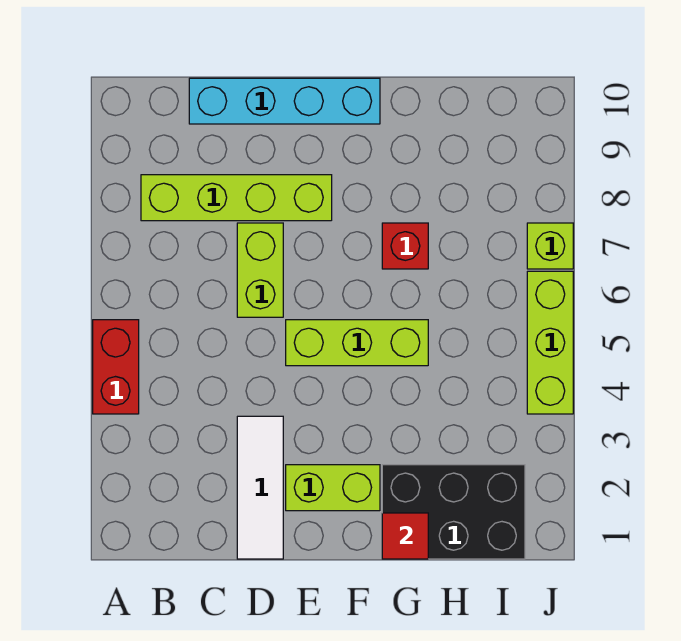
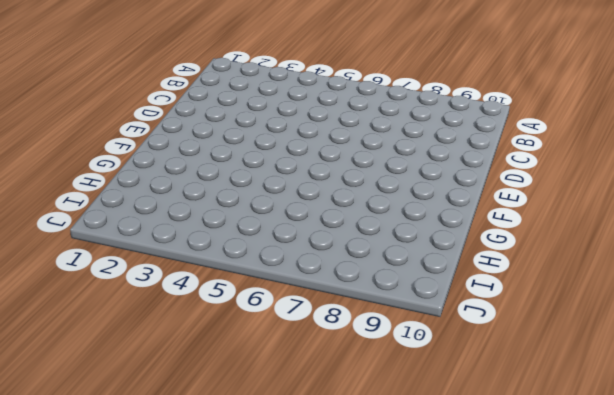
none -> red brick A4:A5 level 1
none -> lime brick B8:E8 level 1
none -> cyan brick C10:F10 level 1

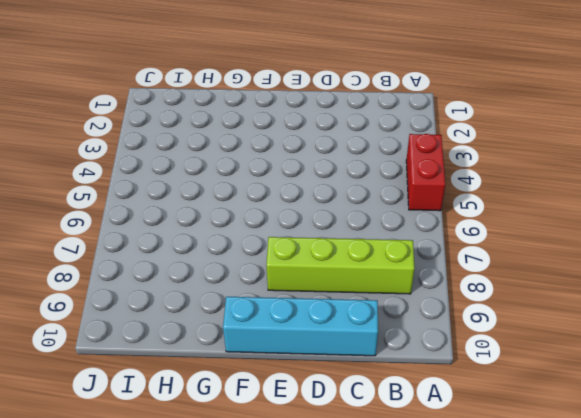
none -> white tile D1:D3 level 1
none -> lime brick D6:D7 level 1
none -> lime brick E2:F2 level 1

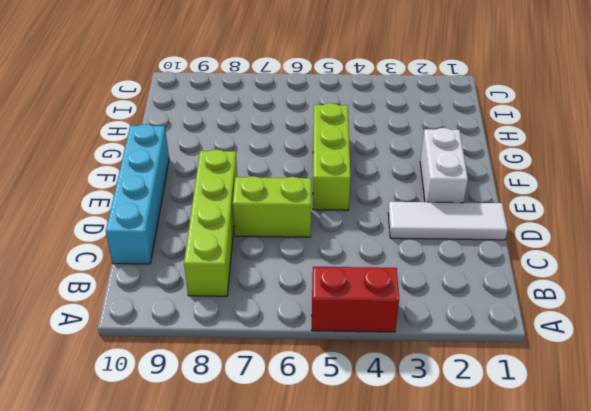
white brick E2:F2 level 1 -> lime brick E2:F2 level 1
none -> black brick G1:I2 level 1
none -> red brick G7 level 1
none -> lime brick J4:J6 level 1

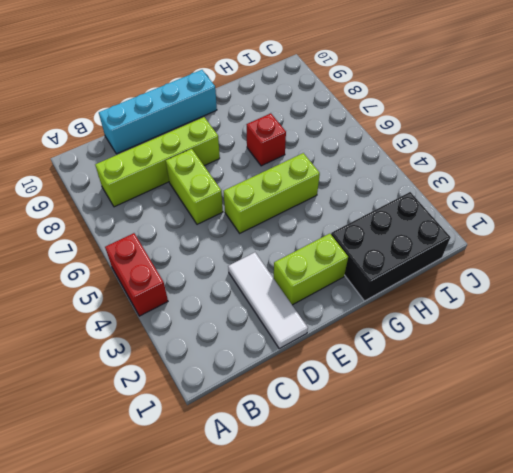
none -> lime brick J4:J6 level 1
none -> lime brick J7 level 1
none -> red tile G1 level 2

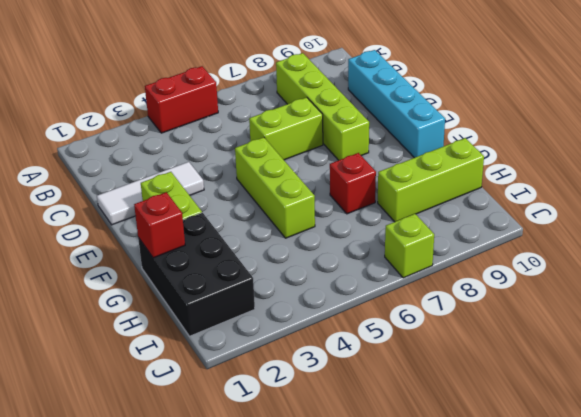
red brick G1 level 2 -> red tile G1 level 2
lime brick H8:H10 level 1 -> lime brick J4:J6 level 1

*****

Each line between the one holding "none -> cyan brick C10:F10 level 1" and the one holding "none -> red brick G7 level 1", inclusive, should be copied exactly as it appears above, and pictures should be omitted.

none -> cyan brick C10:F10 level 1

none -> white tile D1:D3 level 1
none -> lime brick D6:D7 level 1
none -> lime brick E2:F2 level 1

white brick E2:F2 level 1 -> lime brick E2:F2 level 1
none -> black brick G1:I2 level 1
none -> red brick G7 level 1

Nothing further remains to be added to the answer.